Segment Open
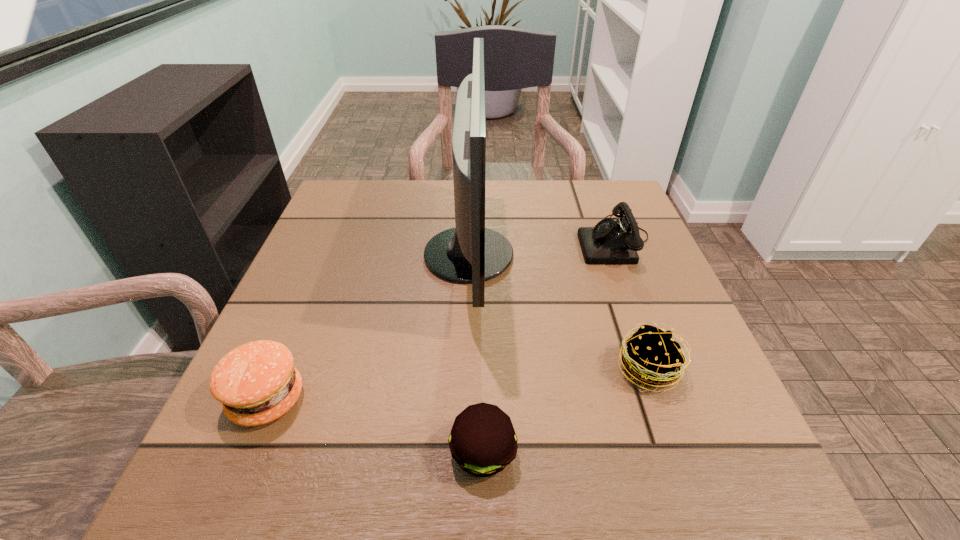
The height and width of the screenshot is (540, 960). In order to click on unoccupied position between the leftmost object and the tallest object in this screenshot , I will do `click(368, 327)`.

Locate an element on the screen. The image size is (960, 540). vacant area that lies between the monitor and the second patty from right to left is located at coordinates (476, 354).

Where is `free area in between the second patty from right to left and the monitor`? free area in between the second patty from right to left and the monitor is located at coordinates (476, 354).

Identify the location of object that is the fourth closest to the tallest object. The image size is (960, 540). (257, 383).

Image resolution: width=960 pixels, height=540 pixels. What are the coordinates of `object that stands as the fourth closest to the rightmost patty` in the screenshot? It's located at (257, 383).

Select which patty is the closest to the telephone. Please provide its 2D coordinates. Your answer should be formatted as a tuple, i.e. [(x, y)], where the tuple contains the x and y coordinates of a point satisfying the conditions above.

[(653, 357)]

This screenshot has width=960, height=540. In order to click on the second closest patty to the second patty from right to left in this screenshot , I will do `click(257, 383)`.

Where is `free point that satisfies the following two spatial constraints: 1. on the front side of the second patty from right to left; 2. on the right side of the leftmost patty`? This screenshot has height=540, width=960. free point that satisfies the following two spatial constraints: 1. on the front side of the second patty from right to left; 2. on the right side of the leftmost patty is located at coordinates (245, 453).

You are a GUI agent. You are given a task and a screenshot of the screen. Output one action in this format:
    pyautogui.click(x=<x>, y=<y>)
    Task: Click on the free location that satisfies the following two spatial constraints: 1. on the screen side of the tallest object; 2. on the right side of the rightmost patty
    
    Given the screenshot: What is the action you would take?
    pyautogui.click(x=466, y=369)

Find the location of a particular element. This screenshot has height=540, width=960. free space in the image that satisfies the following two spatial constraints: 1. on the front face of the telephone; 2. on the front side of the rightmost patty is located at coordinates (664, 369).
Segment Closed
◆ WHAT YOU WILL DO: Rewrite the part that opens with the line containing "[(653, 357)]" and closes with the line containing "This screenshot has width=960, height=540.", substituting "third closest" for "second closest" and leaving everything else unchanged.

◆ PROBLEM SOLUTION:
[(653, 357)]

This screenshot has width=960, height=540. In order to click on the third closest patty to the second patty from right to left in this screenshot , I will do `click(257, 383)`.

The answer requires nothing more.